DATA TO USE Block Start

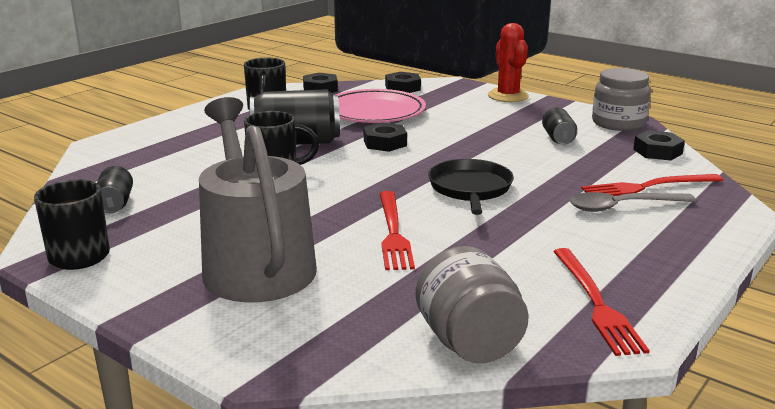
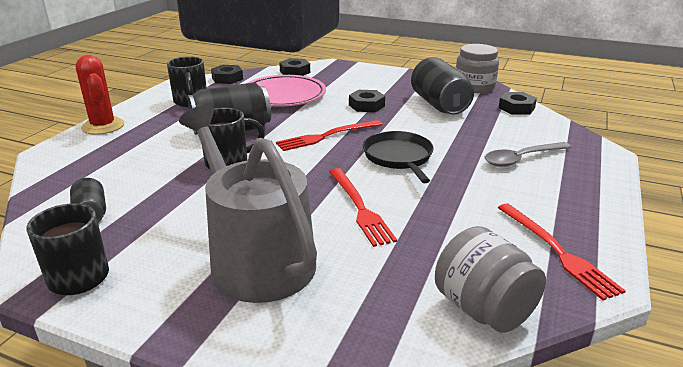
camera: 15 degrees left, 5 degrees up
(385, 143) = (307, 123): black nut -> black nut (366, 105)
(508, 96) = (380, 71): red cactus -> red cactus (103, 126)
(558, 138) = (439, 104): black can -> black can, size x1.91
(647, 187) = (528, 139): red fork -> red fork (327, 136)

DATA TO USE Block End

INSTRUCTIONS TO FOLLOW
Copy out every entry above, character for character, excluding pictures.

COMPLETED TASK
camera: 15 degrees left, 5 degrees up
(385, 143) = (307, 123): black nut -> black nut (366, 105)
(508, 96) = (380, 71): red cactus -> red cactus (103, 126)
(558, 138) = (439, 104): black can -> black can, size x1.91
(647, 187) = (528, 139): red fork -> red fork (327, 136)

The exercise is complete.